= INFORMATION GIVEN =
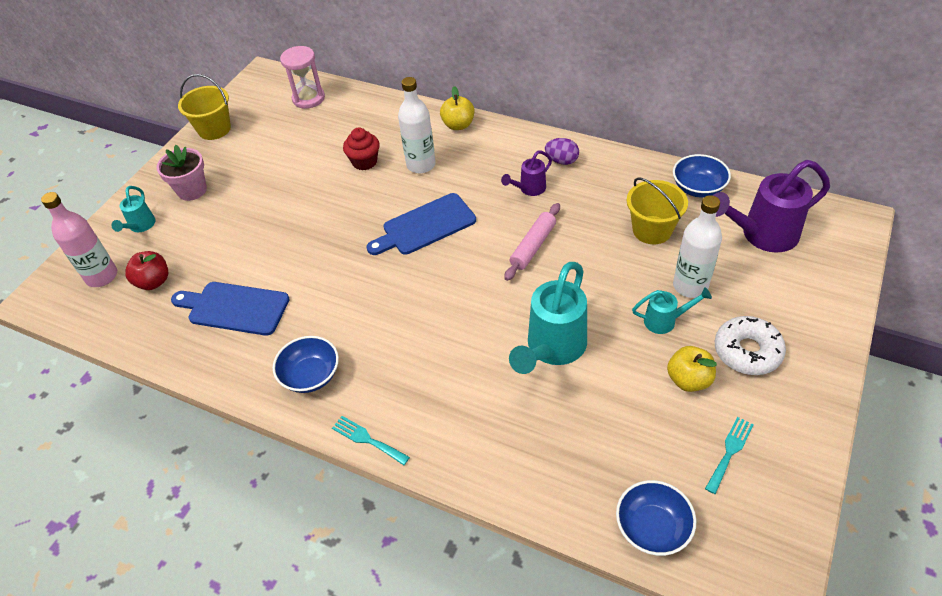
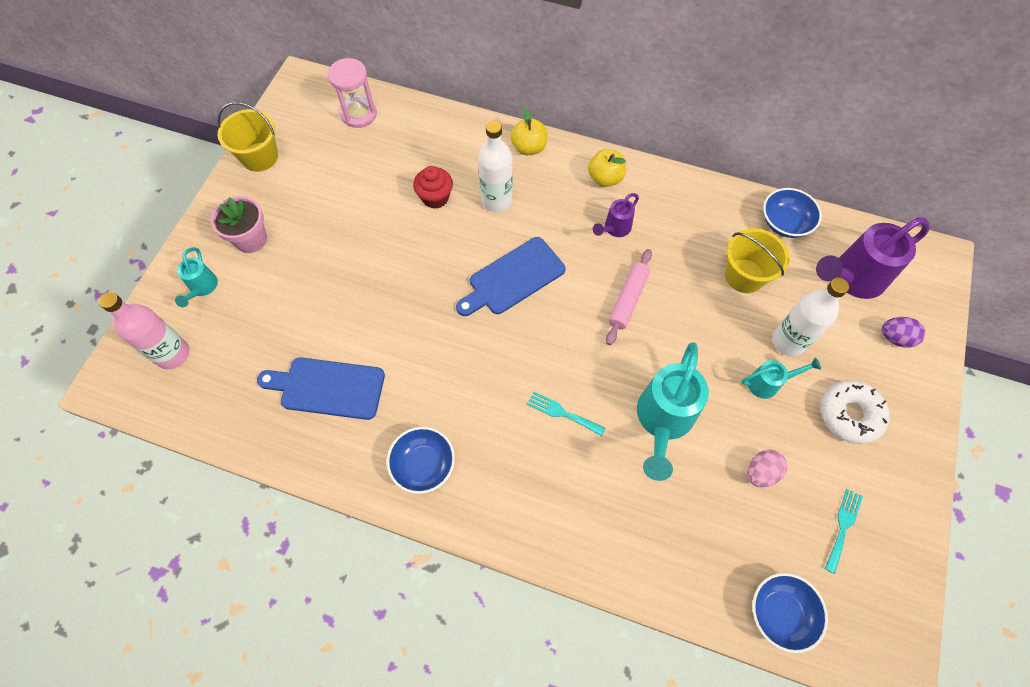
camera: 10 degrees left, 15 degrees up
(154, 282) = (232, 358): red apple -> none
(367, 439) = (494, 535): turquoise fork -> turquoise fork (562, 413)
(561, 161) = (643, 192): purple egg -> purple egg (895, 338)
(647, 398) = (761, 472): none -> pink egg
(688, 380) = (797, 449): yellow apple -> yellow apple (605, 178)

* * *

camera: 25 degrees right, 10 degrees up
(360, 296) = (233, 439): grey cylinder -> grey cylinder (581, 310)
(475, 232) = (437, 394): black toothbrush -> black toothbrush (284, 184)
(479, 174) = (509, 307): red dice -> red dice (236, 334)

= EXERCISE REQUIREMENTS =
Wherever a line of the data holds "none", copy that line.

= FINAL ANSWER =
(154, 282) = (232, 358): red apple -> none
(647, 398) = (761, 472): none -> pink egg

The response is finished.